> [Extracted records]
——
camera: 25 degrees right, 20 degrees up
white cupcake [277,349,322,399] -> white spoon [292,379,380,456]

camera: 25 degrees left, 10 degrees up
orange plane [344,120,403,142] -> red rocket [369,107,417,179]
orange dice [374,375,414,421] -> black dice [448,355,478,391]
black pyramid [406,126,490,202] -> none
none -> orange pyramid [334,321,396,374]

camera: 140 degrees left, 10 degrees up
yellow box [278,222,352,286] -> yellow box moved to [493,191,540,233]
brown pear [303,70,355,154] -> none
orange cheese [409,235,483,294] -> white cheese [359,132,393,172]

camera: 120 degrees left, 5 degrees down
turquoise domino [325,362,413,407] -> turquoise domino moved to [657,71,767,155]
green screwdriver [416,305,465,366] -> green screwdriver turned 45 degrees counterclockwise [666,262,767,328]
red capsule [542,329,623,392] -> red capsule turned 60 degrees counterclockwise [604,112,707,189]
——
> [YOUR TASK] A verbatim transcription is required of the lines from the one with "black pyramid [406,126,490,202] -> none" through the final line of the entries above, and of nothing else.

> [EXERCISE ANSWER]
black pyramid [406,126,490,202] -> none
none -> orange pyramid [334,321,396,374]

camera: 140 degrees left, 10 degrees up
yellow box [278,222,352,286] -> yellow box moved to [493,191,540,233]
brown pear [303,70,355,154] -> none
orange cheese [409,235,483,294] -> white cheese [359,132,393,172]

camera: 120 degrees left, 5 degrees down
turquoise domino [325,362,413,407] -> turquoise domino moved to [657,71,767,155]
green screwdriver [416,305,465,366] -> green screwdriver turned 45 degrees counterclockwise [666,262,767,328]
red capsule [542,329,623,392] -> red capsule turned 60 degrees counterclockwise [604,112,707,189]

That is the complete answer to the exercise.